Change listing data
-------

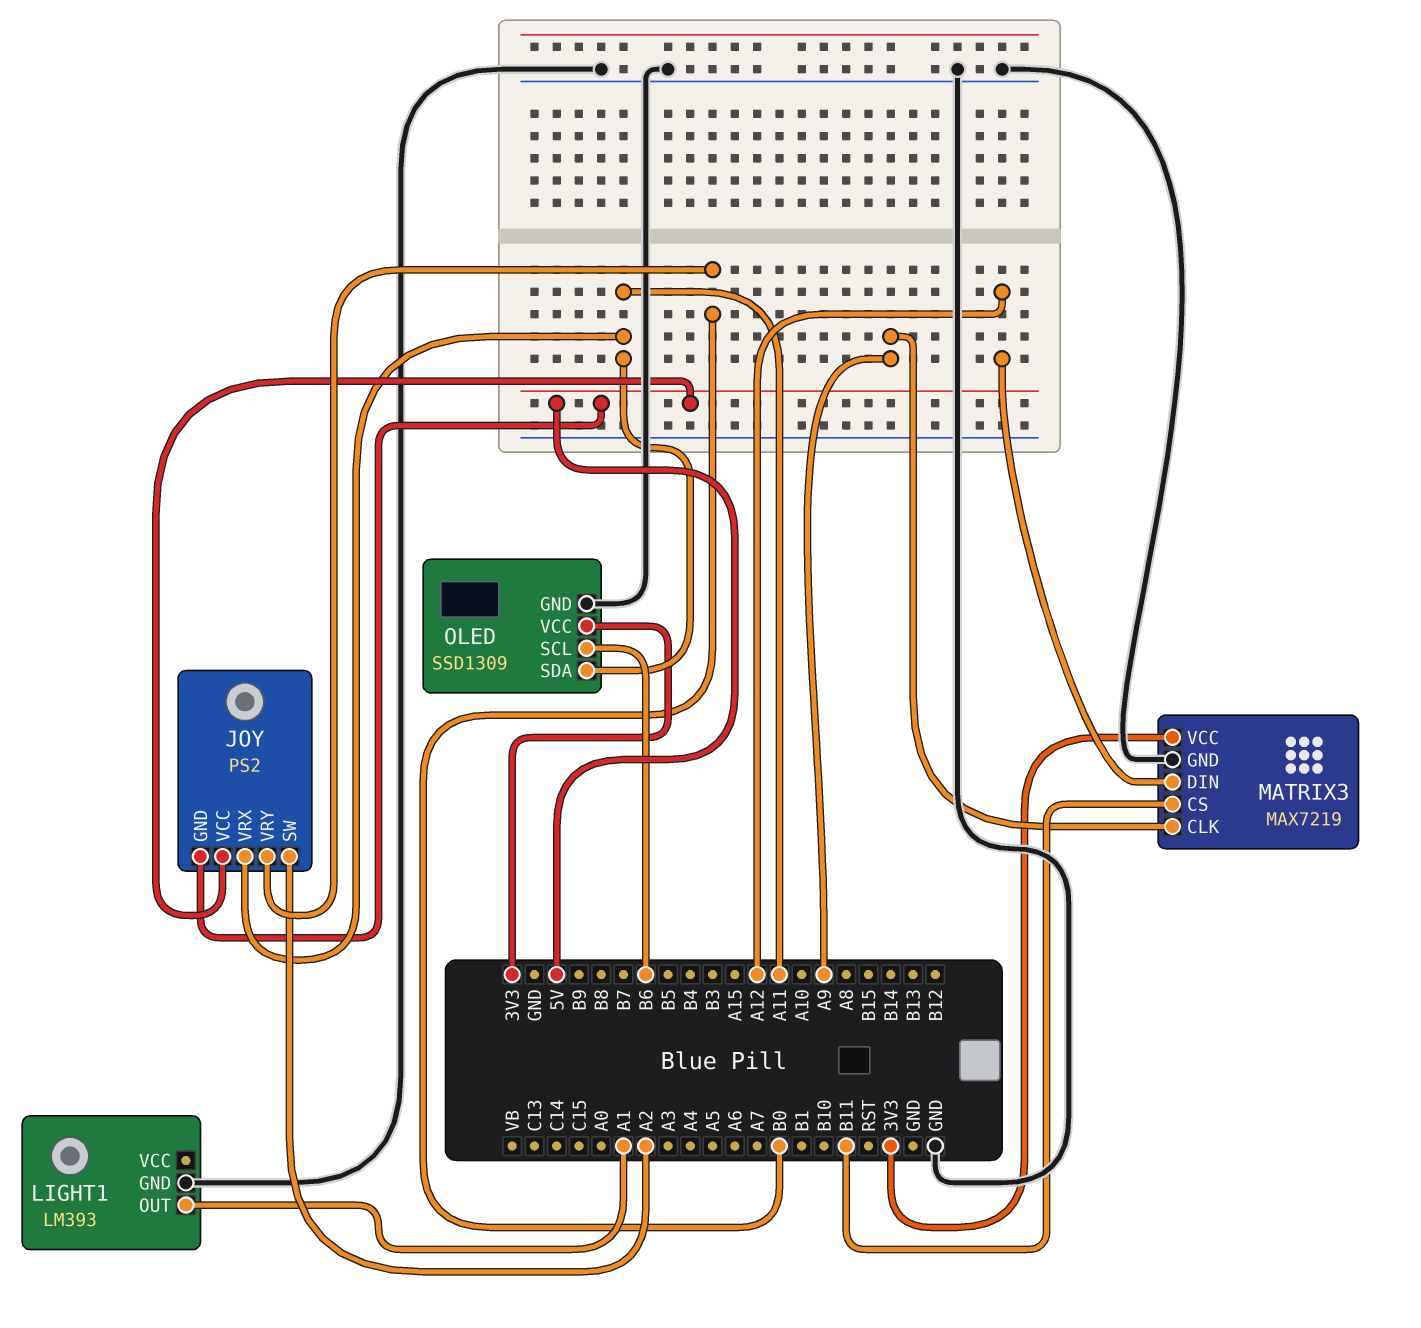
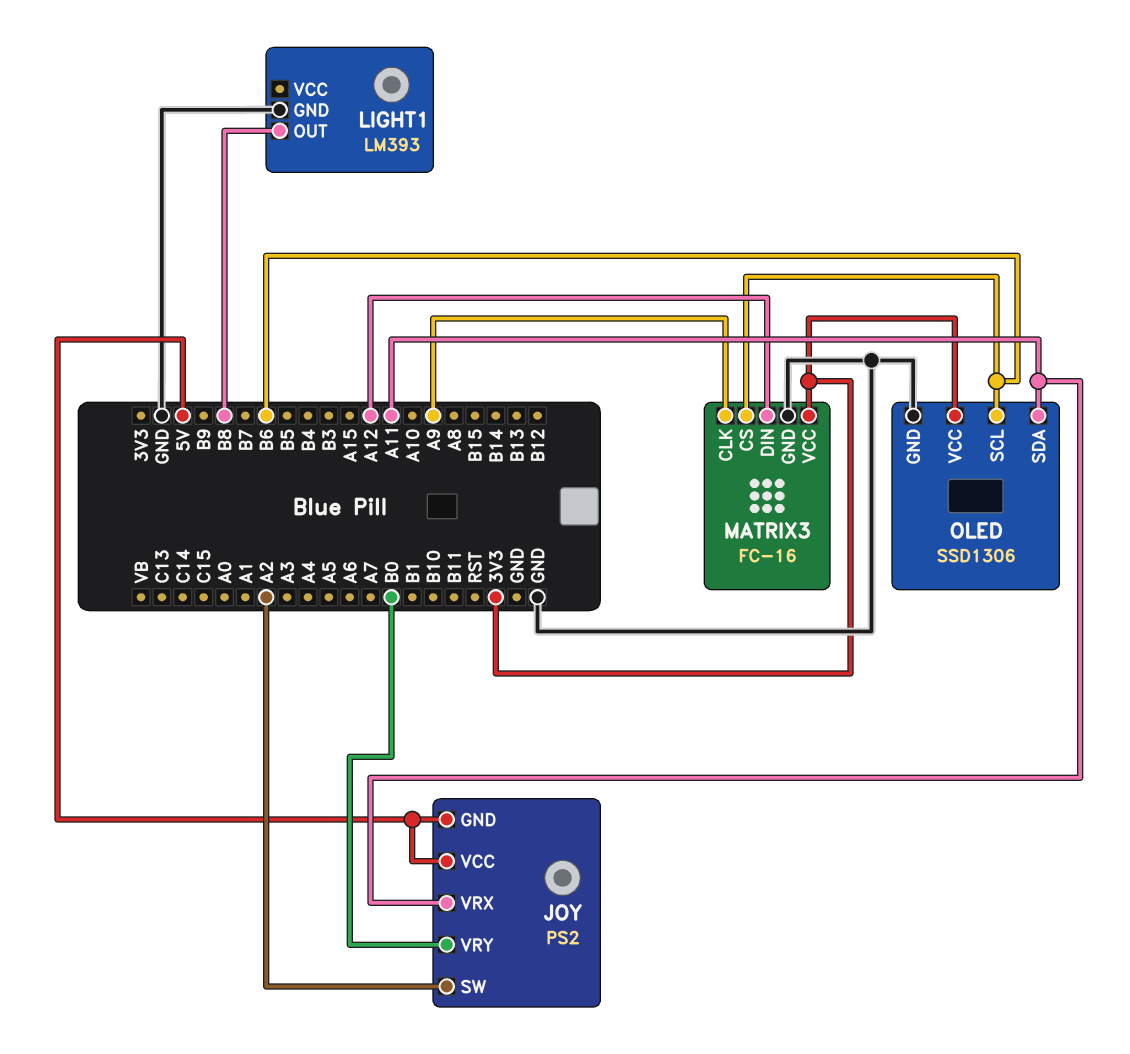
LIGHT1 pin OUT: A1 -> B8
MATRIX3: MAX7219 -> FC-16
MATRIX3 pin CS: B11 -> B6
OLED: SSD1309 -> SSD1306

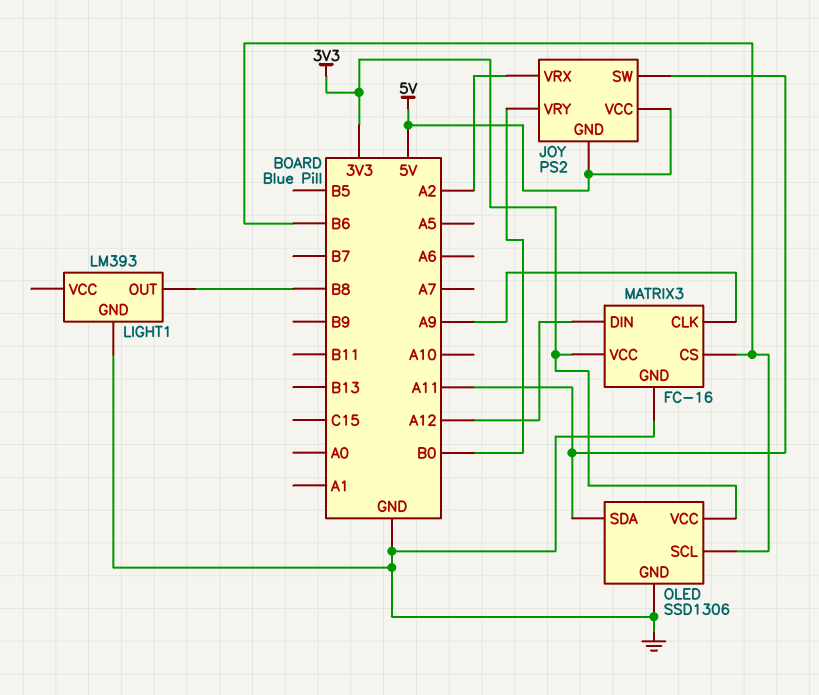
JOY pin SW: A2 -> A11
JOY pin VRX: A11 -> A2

-------

> WHAT THE TASK REQUIRES: Set down all of the entries precisely and keep the pictures out of the copy.

> RESPONSE AREA:
LIGHT1 pin OUT: A1 -> B8
MATRIX3: MAX7219 -> FC-16
MATRIX3 pin CS: B11 -> B6
OLED: SSD1309 -> SSD1306

JOY pin SW: A2 -> A11
JOY pin VRX: A11 -> A2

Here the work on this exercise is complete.